(Extracted records)
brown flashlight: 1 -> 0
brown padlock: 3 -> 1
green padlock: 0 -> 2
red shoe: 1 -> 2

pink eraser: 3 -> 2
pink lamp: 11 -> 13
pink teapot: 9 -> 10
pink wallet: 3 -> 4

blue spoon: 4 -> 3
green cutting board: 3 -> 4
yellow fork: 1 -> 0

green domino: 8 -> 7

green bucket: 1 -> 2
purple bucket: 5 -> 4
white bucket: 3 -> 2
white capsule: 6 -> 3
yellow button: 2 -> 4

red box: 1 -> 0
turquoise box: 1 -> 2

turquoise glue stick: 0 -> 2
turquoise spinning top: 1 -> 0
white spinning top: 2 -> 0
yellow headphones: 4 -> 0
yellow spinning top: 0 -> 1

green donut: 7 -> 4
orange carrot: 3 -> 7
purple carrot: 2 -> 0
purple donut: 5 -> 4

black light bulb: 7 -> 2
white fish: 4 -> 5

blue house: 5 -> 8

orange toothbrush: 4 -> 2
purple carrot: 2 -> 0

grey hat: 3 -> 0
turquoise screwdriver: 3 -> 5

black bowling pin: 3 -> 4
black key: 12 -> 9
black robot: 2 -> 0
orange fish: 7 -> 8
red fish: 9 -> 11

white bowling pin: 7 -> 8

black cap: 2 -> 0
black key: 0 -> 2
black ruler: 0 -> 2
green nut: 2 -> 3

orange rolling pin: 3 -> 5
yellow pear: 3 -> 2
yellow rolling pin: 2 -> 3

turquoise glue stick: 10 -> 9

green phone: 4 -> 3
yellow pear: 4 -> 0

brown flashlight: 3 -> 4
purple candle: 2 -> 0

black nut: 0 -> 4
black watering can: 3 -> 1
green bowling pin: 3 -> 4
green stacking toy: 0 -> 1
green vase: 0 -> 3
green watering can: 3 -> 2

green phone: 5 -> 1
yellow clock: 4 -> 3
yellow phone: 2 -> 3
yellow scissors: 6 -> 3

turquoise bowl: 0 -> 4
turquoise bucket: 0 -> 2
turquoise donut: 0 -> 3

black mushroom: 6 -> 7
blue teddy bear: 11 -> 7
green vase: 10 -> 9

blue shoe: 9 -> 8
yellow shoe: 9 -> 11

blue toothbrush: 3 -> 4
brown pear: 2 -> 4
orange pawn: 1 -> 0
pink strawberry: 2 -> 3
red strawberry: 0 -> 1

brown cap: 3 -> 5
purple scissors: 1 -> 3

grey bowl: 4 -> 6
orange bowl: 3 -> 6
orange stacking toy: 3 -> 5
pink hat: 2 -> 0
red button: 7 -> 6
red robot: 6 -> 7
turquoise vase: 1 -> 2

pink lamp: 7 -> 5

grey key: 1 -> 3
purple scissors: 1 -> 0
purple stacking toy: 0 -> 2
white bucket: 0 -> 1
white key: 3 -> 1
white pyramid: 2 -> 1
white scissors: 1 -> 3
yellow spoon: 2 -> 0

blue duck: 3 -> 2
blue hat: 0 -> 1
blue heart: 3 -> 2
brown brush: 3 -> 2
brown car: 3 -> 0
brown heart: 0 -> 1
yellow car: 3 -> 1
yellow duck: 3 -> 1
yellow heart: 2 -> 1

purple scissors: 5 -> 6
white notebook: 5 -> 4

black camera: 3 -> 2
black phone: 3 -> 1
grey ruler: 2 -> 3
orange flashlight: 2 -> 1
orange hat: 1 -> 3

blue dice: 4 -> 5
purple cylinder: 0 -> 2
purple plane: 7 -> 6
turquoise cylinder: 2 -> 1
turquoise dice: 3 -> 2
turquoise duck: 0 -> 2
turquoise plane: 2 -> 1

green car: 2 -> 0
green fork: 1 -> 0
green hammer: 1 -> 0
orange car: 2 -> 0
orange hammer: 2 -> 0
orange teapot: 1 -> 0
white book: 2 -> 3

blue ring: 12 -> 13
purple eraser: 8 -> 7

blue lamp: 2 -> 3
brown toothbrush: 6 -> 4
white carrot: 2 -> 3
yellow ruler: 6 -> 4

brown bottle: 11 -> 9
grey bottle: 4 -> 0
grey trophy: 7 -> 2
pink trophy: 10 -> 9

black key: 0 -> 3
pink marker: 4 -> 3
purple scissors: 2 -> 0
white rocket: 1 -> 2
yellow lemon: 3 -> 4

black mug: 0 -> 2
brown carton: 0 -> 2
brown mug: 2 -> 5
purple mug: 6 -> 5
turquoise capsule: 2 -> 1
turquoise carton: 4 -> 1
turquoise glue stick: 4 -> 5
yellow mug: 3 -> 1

About this task: Restate the entries above. Match them exactly.

Answer section:
brown flashlight: 1 -> 0
brown padlock: 3 -> 1
green padlock: 0 -> 2
red shoe: 1 -> 2

pink eraser: 3 -> 2
pink lamp: 11 -> 13
pink teapot: 9 -> 10
pink wallet: 3 -> 4

blue spoon: 4 -> 3
green cutting board: 3 -> 4
yellow fork: 1 -> 0

green domino: 8 -> 7

green bucket: 1 -> 2
purple bucket: 5 -> 4
white bucket: 3 -> 2
white capsule: 6 -> 3
yellow button: 2 -> 4

red box: 1 -> 0
turquoise box: 1 -> 2

turquoise glue stick: 0 -> 2
turquoise spinning top: 1 -> 0
white spinning top: 2 -> 0
yellow headphones: 4 -> 0
yellow spinning top: 0 -> 1

green donut: 7 -> 4
orange carrot: 3 -> 7
purple carrot: 2 -> 0
purple donut: 5 -> 4

black light bulb: 7 -> 2
white fish: 4 -> 5

blue house: 5 -> 8

orange toothbrush: 4 -> 2
purple carrot: 2 -> 0

grey hat: 3 -> 0
turquoise screwdriver: 3 -> 5

black bowling pin: 3 -> 4
black key: 12 -> 9
black robot: 2 -> 0
orange fish: 7 -> 8
red fish: 9 -> 11

white bowling pin: 7 -> 8

black cap: 2 -> 0
black key: 0 -> 2
black ruler: 0 -> 2
green nut: 2 -> 3

orange rolling pin: 3 -> 5
yellow pear: 3 -> 2
yellow rolling pin: 2 -> 3

turquoise glue stick: 10 -> 9

green phone: 4 -> 3
yellow pear: 4 -> 0

brown flashlight: 3 -> 4
purple candle: 2 -> 0

black nut: 0 -> 4
black watering can: 3 -> 1
green bowling pin: 3 -> 4
green stacking toy: 0 -> 1
green vase: 0 -> 3
green watering can: 3 -> 2

green phone: 5 -> 1
yellow clock: 4 -> 3
yellow phone: 2 -> 3
yellow scissors: 6 -> 3

turquoise bowl: 0 -> 4
turquoise bucket: 0 -> 2
turquoise donut: 0 -> 3

black mushroom: 6 -> 7
blue teddy bear: 11 -> 7
green vase: 10 -> 9

blue shoe: 9 -> 8
yellow shoe: 9 -> 11

blue toothbrush: 3 -> 4
brown pear: 2 -> 4
orange pawn: 1 -> 0
pink strawberry: 2 -> 3
red strawberry: 0 -> 1

brown cap: 3 -> 5
purple scissors: 1 -> 3

grey bowl: 4 -> 6
orange bowl: 3 -> 6
orange stacking toy: 3 -> 5
pink hat: 2 -> 0
red button: 7 -> 6
red robot: 6 -> 7
turquoise vase: 1 -> 2

pink lamp: 7 -> 5

grey key: 1 -> 3
purple scissors: 1 -> 0
purple stacking toy: 0 -> 2
white bucket: 0 -> 1
white key: 3 -> 1
white pyramid: 2 -> 1
white scissors: 1 -> 3
yellow spoon: 2 -> 0

blue duck: 3 -> 2
blue hat: 0 -> 1
blue heart: 3 -> 2
brown brush: 3 -> 2
brown car: 3 -> 0
brown heart: 0 -> 1
yellow car: 3 -> 1
yellow duck: 3 -> 1
yellow heart: 2 -> 1

purple scissors: 5 -> 6
white notebook: 5 -> 4

black camera: 3 -> 2
black phone: 3 -> 1
grey ruler: 2 -> 3
orange flashlight: 2 -> 1
orange hat: 1 -> 3

blue dice: 4 -> 5
purple cylinder: 0 -> 2
purple plane: 7 -> 6
turquoise cylinder: 2 -> 1
turquoise dice: 3 -> 2
turquoise duck: 0 -> 2
turquoise plane: 2 -> 1

green car: 2 -> 0
green fork: 1 -> 0
green hammer: 1 -> 0
orange car: 2 -> 0
orange hammer: 2 -> 0
orange teapot: 1 -> 0
white book: 2 -> 3

blue ring: 12 -> 13
purple eraser: 8 -> 7

blue lamp: 2 -> 3
brown toothbrush: 6 -> 4
white carrot: 2 -> 3
yellow ruler: 6 -> 4

brown bottle: 11 -> 9
grey bottle: 4 -> 0
grey trophy: 7 -> 2
pink trophy: 10 -> 9

black key: 0 -> 3
pink marker: 4 -> 3
purple scissors: 2 -> 0
white rocket: 1 -> 2
yellow lemon: 3 -> 4

black mug: 0 -> 2
brown carton: 0 -> 2
brown mug: 2 -> 5
purple mug: 6 -> 5
turquoise capsule: 2 -> 1
turquoise carton: 4 -> 1
turquoise glue stick: 4 -> 5
yellow mug: 3 -> 1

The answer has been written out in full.